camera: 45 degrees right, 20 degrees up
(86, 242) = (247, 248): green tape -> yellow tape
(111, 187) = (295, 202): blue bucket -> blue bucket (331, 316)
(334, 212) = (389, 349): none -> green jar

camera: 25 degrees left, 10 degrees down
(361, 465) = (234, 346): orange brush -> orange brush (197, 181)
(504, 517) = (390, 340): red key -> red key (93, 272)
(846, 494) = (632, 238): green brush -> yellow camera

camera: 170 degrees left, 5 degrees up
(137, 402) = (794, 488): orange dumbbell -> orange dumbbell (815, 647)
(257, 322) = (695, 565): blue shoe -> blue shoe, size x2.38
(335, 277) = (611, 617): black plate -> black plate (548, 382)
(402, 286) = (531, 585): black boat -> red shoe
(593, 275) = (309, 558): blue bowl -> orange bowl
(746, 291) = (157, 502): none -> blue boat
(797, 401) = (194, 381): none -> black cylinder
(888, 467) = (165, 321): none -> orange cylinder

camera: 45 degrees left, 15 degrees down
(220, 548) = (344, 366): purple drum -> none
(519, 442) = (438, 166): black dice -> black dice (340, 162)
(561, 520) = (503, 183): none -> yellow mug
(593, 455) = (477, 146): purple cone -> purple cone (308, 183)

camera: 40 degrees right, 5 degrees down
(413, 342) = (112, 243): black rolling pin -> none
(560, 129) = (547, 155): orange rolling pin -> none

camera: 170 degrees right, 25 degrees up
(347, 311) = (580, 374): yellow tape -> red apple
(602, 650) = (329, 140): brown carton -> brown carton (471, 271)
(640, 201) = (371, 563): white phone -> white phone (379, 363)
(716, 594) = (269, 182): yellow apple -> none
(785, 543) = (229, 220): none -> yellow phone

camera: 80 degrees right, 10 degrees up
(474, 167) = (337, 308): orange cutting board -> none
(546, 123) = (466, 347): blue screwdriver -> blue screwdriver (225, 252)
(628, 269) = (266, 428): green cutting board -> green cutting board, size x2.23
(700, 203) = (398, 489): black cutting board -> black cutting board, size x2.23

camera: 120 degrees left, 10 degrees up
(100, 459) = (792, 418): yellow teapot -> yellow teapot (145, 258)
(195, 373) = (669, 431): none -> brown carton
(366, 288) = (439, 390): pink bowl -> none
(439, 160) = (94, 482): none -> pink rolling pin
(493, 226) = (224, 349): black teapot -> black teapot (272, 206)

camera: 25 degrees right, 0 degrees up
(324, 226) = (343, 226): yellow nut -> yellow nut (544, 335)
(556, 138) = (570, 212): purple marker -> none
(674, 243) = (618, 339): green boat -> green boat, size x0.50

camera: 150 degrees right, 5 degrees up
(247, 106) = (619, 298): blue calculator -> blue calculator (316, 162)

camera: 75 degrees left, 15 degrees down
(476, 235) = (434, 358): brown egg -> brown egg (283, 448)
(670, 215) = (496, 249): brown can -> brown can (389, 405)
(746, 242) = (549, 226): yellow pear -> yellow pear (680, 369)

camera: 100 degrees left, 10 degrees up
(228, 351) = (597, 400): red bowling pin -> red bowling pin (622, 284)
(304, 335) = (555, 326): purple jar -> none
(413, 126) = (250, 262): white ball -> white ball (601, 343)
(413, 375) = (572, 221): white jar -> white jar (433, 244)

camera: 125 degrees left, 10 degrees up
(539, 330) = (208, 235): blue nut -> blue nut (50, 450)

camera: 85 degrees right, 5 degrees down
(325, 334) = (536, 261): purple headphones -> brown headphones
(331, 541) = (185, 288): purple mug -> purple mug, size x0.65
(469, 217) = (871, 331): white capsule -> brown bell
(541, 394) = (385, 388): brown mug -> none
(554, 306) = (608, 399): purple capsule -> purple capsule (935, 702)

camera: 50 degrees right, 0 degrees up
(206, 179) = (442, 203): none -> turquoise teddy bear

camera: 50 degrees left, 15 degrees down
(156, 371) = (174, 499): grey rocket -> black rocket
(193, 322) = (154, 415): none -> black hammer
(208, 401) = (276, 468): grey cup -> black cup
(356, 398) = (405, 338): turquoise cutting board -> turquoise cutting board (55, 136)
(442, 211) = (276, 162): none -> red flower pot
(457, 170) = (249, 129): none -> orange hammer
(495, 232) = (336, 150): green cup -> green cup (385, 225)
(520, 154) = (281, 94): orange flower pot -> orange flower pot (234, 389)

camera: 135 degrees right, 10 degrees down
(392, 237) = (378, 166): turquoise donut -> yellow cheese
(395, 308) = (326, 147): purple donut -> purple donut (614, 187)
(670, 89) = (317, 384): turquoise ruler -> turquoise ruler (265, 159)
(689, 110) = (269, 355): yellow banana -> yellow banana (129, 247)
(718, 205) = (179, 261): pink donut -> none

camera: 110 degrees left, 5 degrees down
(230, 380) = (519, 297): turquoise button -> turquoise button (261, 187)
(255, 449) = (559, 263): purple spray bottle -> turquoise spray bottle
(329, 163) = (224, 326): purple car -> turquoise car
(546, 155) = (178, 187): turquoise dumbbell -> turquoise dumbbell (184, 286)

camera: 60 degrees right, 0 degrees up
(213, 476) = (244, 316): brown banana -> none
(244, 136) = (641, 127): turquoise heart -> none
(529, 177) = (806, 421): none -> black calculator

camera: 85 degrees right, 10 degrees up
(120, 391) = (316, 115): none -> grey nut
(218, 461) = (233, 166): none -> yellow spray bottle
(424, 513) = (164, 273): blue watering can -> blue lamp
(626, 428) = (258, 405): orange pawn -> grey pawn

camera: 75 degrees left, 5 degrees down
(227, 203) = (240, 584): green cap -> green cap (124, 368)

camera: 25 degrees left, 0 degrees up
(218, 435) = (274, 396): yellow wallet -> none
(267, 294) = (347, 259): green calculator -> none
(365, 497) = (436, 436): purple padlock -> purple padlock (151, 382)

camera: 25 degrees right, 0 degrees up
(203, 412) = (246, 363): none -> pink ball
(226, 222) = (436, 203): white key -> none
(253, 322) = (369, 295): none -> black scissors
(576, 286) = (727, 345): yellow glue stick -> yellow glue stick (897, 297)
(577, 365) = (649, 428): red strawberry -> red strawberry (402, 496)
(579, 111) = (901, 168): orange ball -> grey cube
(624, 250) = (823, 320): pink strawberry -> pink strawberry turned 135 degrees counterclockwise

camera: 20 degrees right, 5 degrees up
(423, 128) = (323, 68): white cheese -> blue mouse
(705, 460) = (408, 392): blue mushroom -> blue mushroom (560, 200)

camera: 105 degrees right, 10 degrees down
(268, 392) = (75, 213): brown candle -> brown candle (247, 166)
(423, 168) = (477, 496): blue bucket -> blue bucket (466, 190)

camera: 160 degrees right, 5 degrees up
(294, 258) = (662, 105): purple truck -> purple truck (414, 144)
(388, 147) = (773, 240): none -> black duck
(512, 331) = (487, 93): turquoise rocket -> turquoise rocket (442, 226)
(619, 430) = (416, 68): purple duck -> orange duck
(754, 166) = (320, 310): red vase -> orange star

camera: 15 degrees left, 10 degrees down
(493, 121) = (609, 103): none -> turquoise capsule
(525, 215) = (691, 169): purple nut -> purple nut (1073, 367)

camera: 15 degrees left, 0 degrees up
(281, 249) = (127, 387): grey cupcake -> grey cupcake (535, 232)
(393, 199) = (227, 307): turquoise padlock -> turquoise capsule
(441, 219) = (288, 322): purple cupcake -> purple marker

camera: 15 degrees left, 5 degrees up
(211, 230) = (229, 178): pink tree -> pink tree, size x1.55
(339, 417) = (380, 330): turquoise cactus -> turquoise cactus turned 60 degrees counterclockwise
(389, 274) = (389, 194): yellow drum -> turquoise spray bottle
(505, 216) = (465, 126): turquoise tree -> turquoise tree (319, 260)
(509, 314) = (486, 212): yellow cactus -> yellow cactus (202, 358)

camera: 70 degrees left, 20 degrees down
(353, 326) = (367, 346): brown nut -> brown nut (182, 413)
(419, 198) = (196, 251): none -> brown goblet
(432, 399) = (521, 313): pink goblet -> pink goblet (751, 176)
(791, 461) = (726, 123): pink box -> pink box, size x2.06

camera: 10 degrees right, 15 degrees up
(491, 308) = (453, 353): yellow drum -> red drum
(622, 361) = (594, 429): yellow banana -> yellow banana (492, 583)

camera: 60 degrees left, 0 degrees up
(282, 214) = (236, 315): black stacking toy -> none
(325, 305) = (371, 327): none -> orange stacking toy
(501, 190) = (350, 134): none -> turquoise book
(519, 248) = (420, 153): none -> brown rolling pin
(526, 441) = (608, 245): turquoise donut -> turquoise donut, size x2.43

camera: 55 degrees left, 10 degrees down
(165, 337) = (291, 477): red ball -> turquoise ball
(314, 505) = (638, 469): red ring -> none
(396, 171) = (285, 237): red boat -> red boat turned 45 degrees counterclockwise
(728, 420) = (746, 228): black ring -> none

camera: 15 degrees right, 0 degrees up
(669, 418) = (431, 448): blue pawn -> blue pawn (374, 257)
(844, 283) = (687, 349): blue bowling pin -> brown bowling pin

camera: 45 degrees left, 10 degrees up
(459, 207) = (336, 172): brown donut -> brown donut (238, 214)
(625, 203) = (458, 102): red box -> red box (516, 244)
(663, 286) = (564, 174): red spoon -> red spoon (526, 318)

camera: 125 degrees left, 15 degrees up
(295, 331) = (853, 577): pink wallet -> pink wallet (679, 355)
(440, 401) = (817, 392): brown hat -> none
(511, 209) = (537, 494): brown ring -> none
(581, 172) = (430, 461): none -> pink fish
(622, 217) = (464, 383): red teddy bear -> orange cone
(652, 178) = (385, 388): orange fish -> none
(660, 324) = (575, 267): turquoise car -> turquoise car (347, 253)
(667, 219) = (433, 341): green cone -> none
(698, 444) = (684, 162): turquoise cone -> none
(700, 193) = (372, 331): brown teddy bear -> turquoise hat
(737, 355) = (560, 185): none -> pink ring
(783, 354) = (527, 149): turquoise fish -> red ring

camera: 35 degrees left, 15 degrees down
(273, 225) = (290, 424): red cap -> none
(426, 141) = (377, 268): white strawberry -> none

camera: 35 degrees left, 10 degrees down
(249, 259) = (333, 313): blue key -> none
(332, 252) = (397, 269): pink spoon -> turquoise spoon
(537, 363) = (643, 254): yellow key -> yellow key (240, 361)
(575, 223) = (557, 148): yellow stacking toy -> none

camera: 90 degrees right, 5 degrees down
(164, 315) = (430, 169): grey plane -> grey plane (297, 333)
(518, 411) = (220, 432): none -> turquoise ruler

===============

**YOUR GOAL:** Copy the lines above exactly. Start with the line containing "(392, 237) = (378, 166): turquoise", end with the line containing "camera: 60 degrees right, 0 degrees up", and include both.

**OUTPUT BELOW:**
(392, 237) = (378, 166): turquoise donut -> yellow cheese
(395, 308) = (326, 147): purple donut -> purple donut (614, 187)
(670, 89) = (317, 384): turquoise ruler -> turquoise ruler (265, 159)
(689, 110) = (269, 355): yellow banana -> yellow banana (129, 247)
(718, 205) = (179, 261): pink donut -> none

camera: 110 degrees left, 5 degrees down
(230, 380) = (519, 297): turquoise button -> turquoise button (261, 187)
(255, 449) = (559, 263): purple spray bottle -> turquoise spray bottle
(329, 163) = (224, 326): purple car -> turquoise car
(546, 155) = (178, 187): turquoise dumbbell -> turquoise dumbbell (184, 286)

camera: 60 degrees right, 0 degrees up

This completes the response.